Restate word for word the lines of the entries below, starting with the line that holds "brown cone E7 level 1 -> none" and ending with the line that holds "brown slope J2:K2 level 1 top K -> none", and no others.

+ + + + + + +

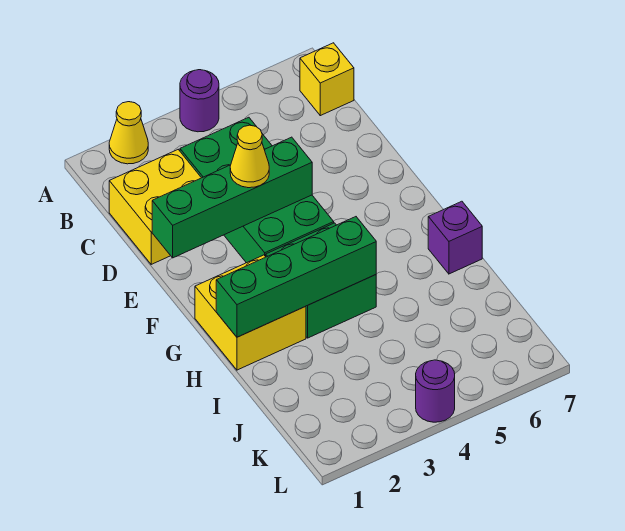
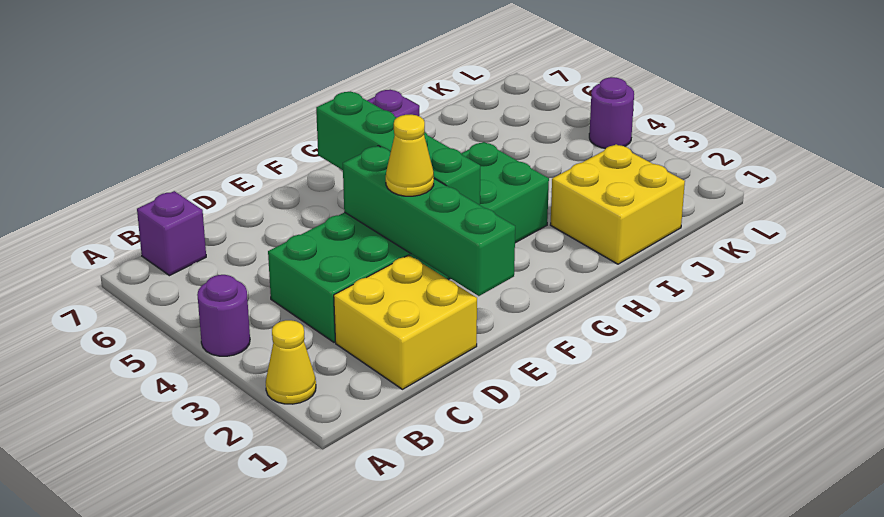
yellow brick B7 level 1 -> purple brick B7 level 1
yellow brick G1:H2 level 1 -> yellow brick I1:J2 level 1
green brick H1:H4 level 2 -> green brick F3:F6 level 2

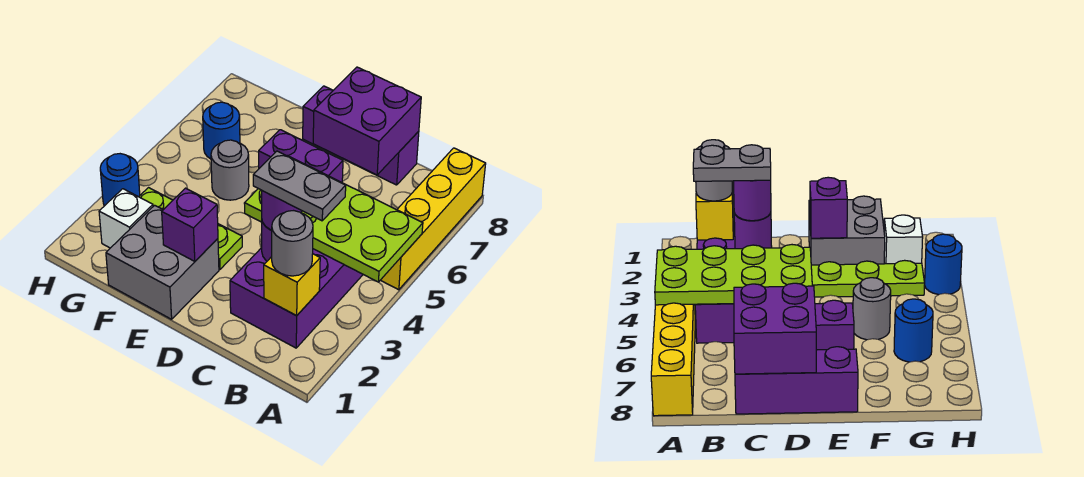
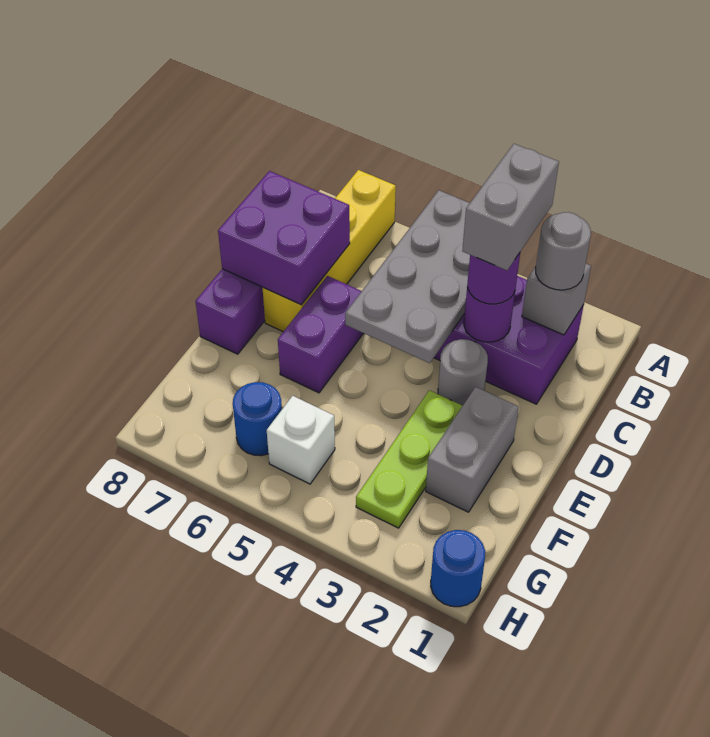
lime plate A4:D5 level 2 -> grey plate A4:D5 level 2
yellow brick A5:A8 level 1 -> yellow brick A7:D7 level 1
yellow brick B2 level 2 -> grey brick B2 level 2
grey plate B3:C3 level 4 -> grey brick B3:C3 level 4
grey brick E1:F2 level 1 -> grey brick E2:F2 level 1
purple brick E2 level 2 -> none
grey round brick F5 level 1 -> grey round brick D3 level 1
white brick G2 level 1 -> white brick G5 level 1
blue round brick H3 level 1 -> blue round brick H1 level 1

+ + + + + + +

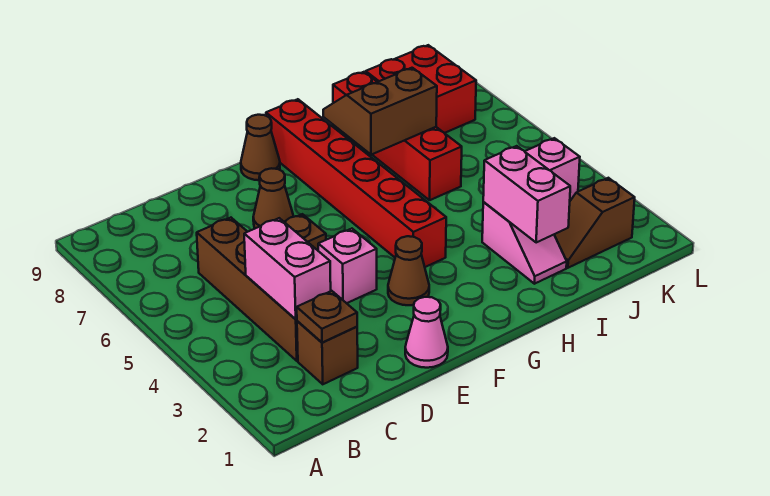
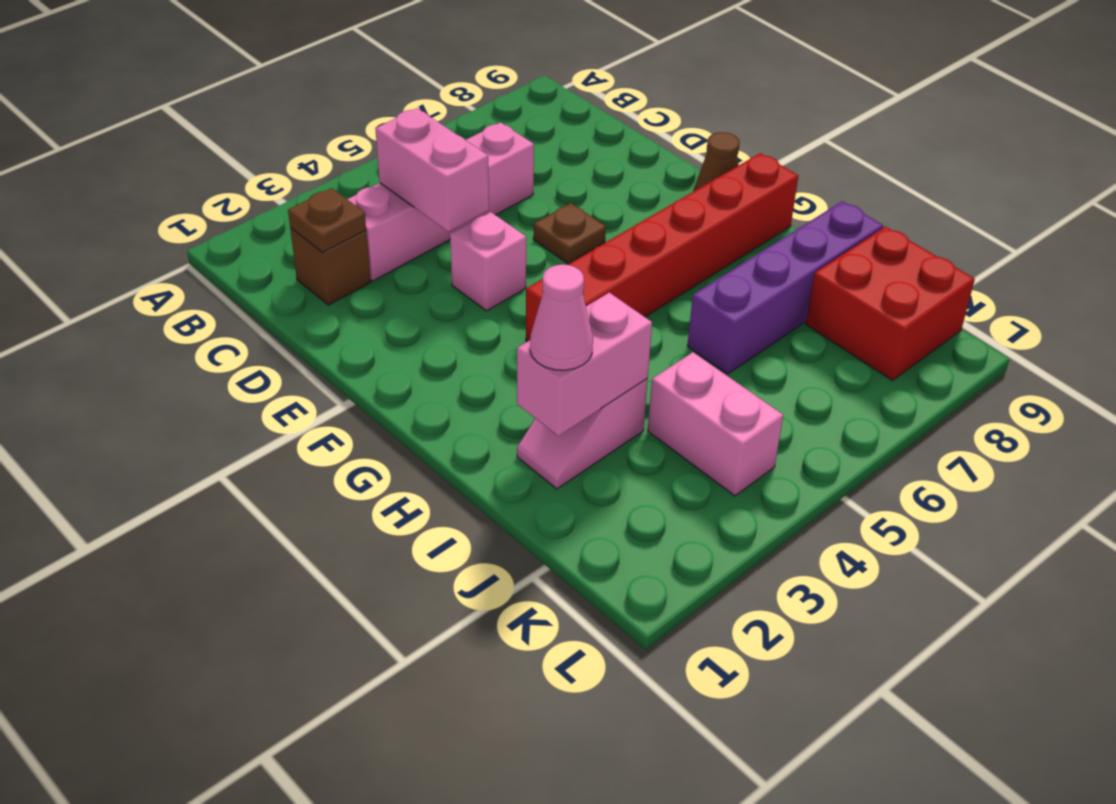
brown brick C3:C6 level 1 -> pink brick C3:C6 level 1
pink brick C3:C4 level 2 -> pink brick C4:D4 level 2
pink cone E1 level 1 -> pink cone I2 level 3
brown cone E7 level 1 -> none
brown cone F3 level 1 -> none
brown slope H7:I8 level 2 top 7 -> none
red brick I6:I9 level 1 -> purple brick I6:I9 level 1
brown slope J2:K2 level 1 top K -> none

+ + + + + + +

Written solution ::
brown cone E7 level 1 -> none
brown cone F3 level 1 -> none
brown slope H7:I8 level 2 top 7 -> none
red brick I6:I9 level 1 -> purple brick I6:I9 level 1
brown slope J2:K2 level 1 top K -> none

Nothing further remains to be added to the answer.